* **What you have to do**:
Output each line from the one that contains "C111: 1uF (plus" to the final line of the data below, exactly, and include nothing else.

(Change detection data)
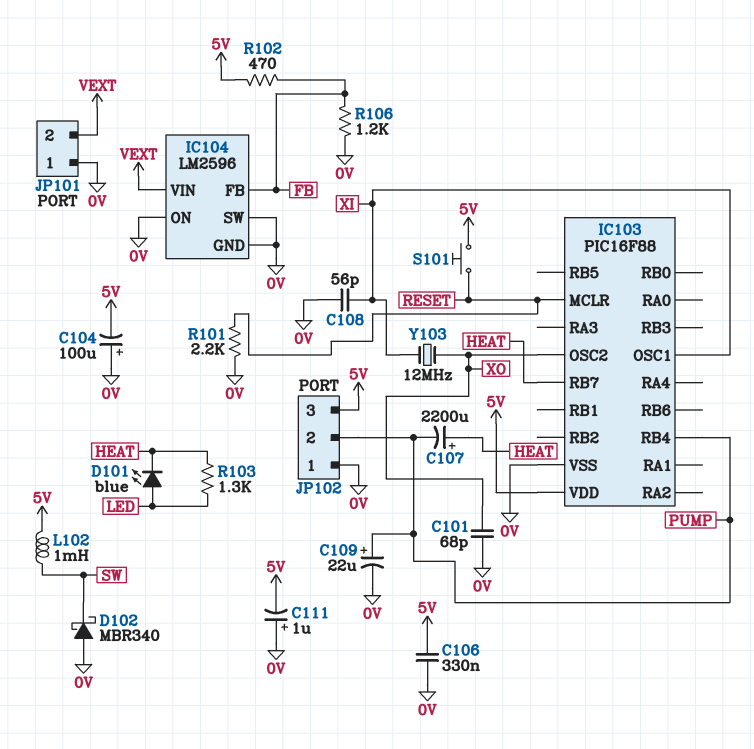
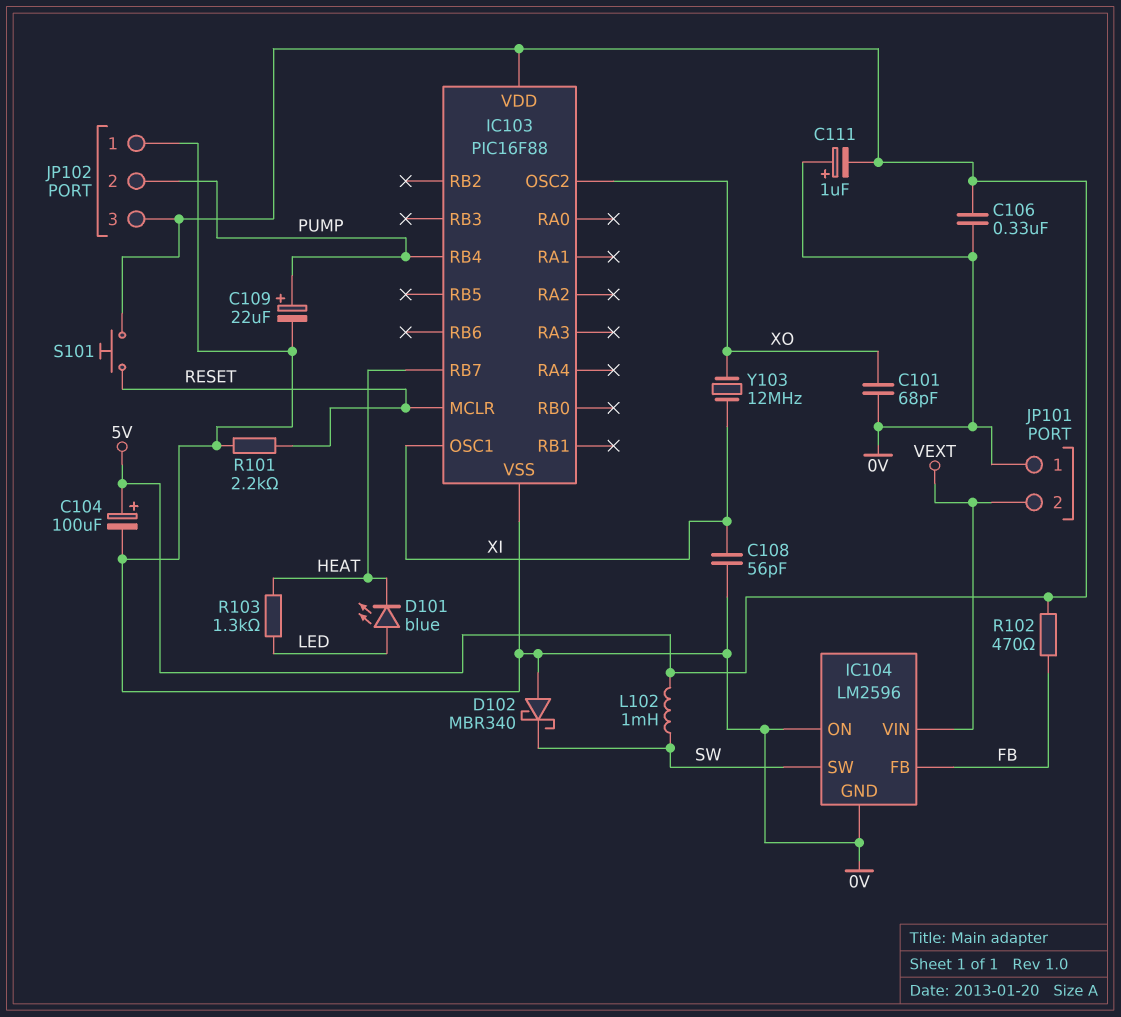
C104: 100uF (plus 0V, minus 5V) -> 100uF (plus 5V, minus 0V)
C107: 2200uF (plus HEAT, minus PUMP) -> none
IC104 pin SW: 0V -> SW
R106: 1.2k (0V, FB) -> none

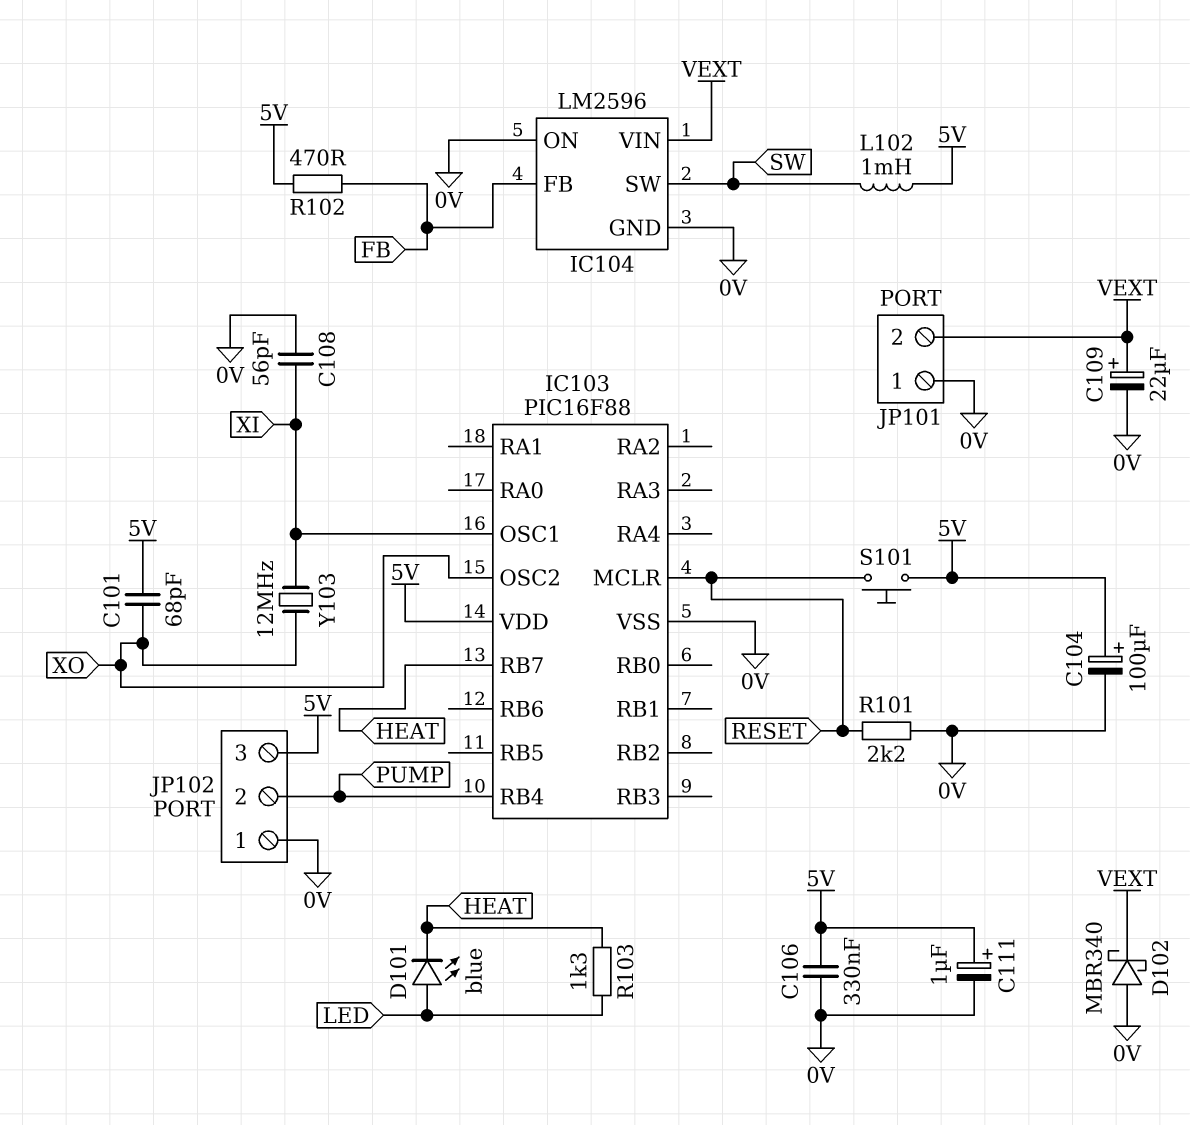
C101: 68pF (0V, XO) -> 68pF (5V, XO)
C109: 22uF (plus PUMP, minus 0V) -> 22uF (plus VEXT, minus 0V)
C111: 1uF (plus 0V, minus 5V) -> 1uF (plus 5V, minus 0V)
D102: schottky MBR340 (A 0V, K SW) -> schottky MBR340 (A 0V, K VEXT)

* **Problem solution**:
C111: 1uF (plus 0V, minus 5V) -> 1uF (plus 5V, minus 0V)
D102: schottky MBR340 (A 0V, K SW) -> schottky MBR340 (A 0V, K VEXT)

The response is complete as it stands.